[[ EXCERPTED DATA open ]]

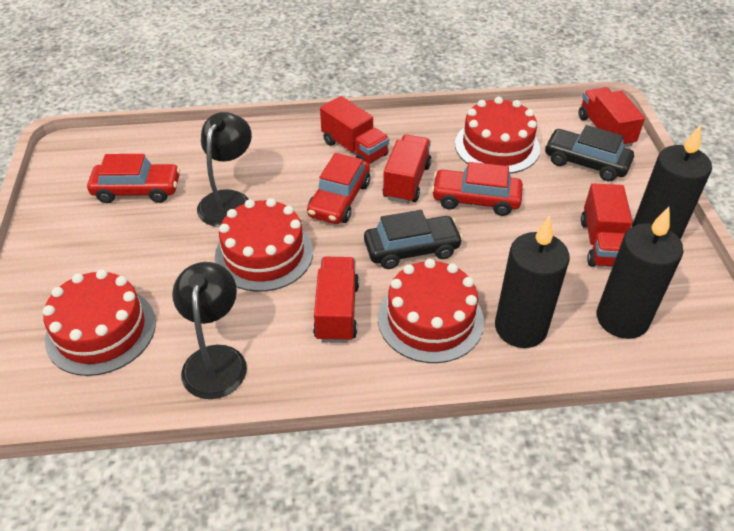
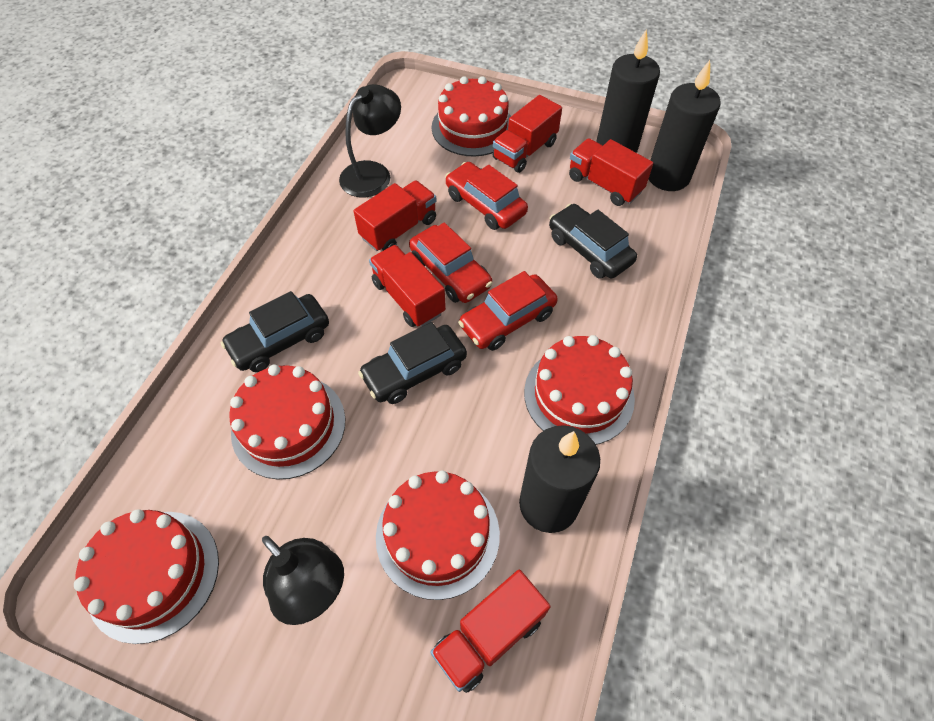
black car: 2 -> 3
red cake: 4 -> 5

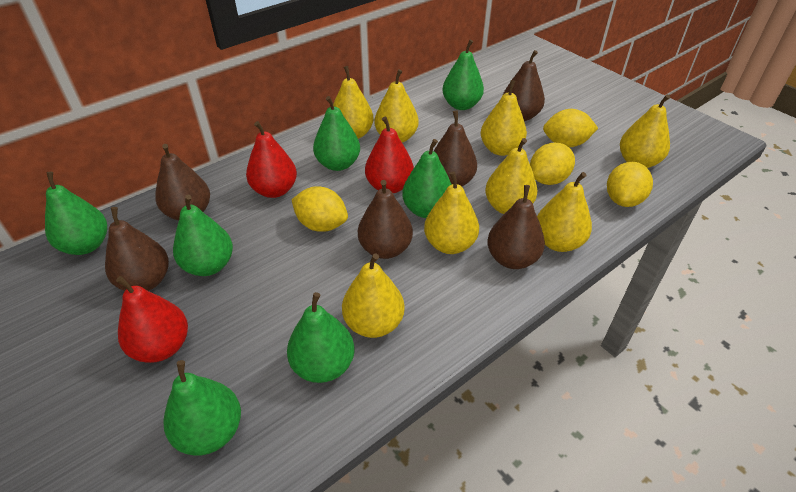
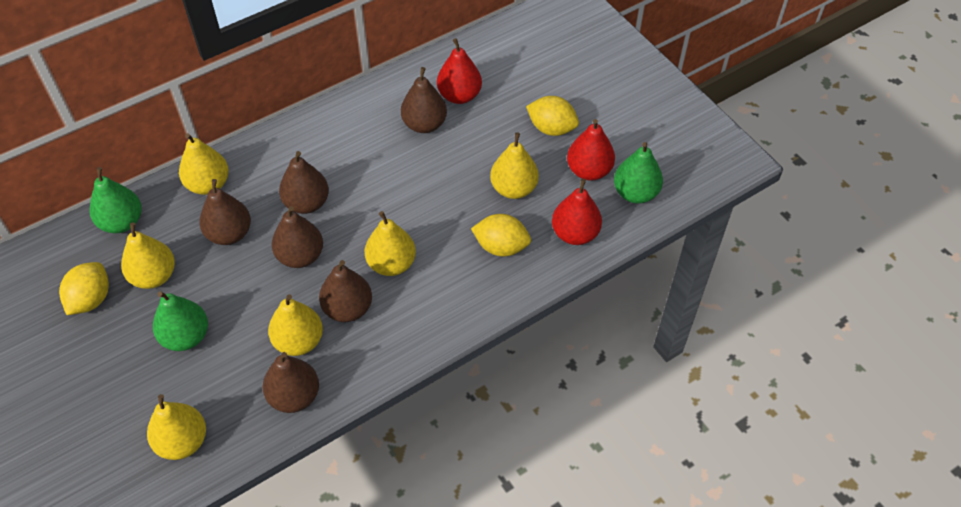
green pear: 7 -> 3
yellow lemon: 4 -> 3
yellow pear: 8 -> 6

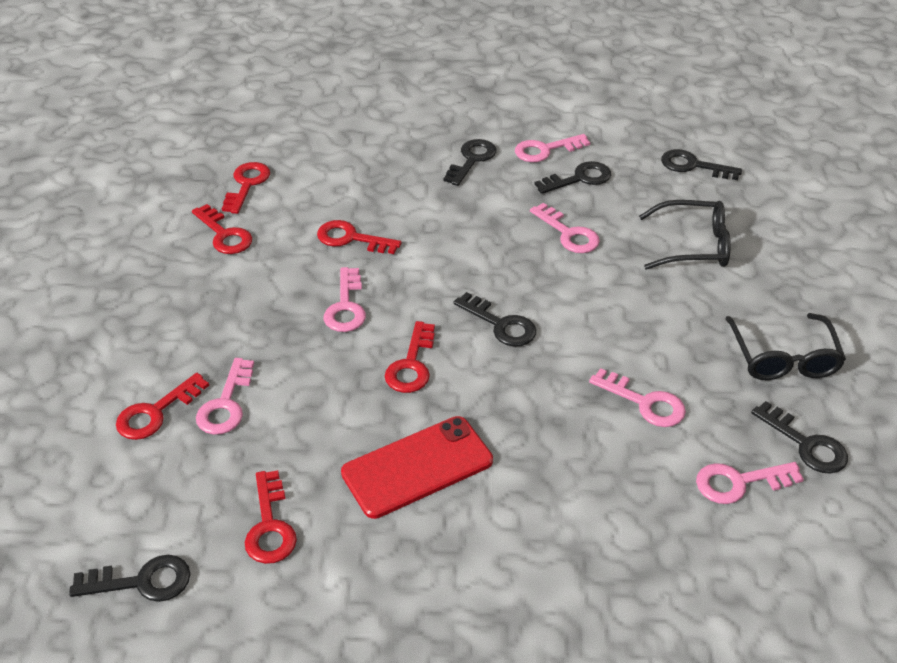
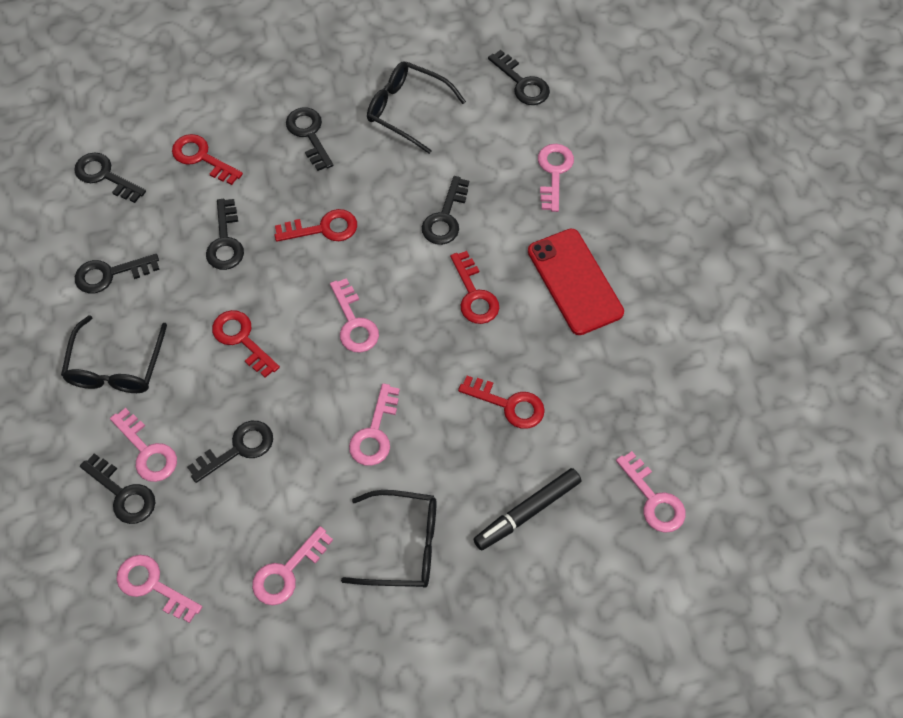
black glasses: 2 -> 3
black key: 6 -> 8
black marker: 0 -> 1
pink key: 6 -> 7
red key: 6 -> 5

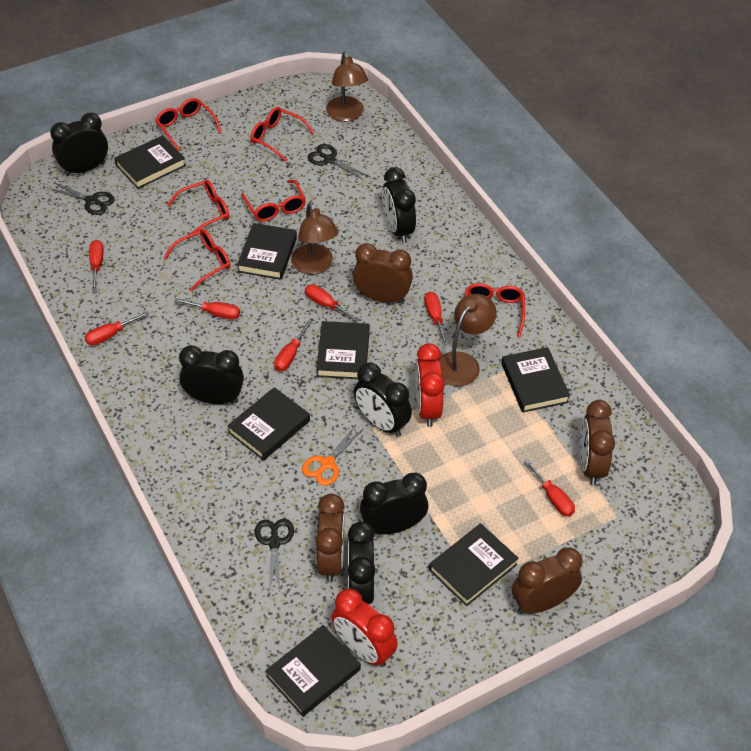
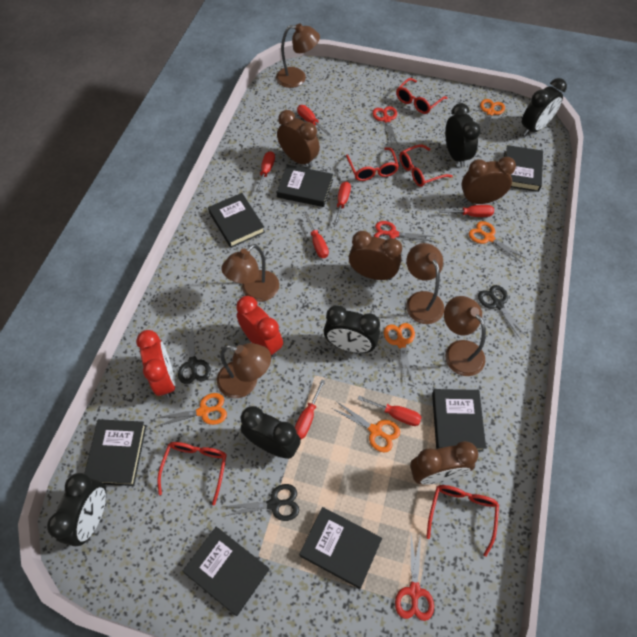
black clock: 6 -> 5
brown lamp: 3 -> 5
orange scissors: 1 -> 5
red glasses: 6 -> 5
red scissors: 0 -> 3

[[ EXCERPTED DATA closed ]]

Take every line of the material and copy it exactly, leaving out the pictures.

:: SOLUTION BELOW ::
black car: 2 -> 3
red cake: 4 -> 5

green pear: 7 -> 3
yellow lemon: 4 -> 3
yellow pear: 8 -> 6

black glasses: 2 -> 3
black key: 6 -> 8
black marker: 0 -> 1
pink key: 6 -> 7
red key: 6 -> 5

black clock: 6 -> 5
brown lamp: 3 -> 5
orange scissors: 1 -> 5
red glasses: 6 -> 5
red scissors: 0 -> 3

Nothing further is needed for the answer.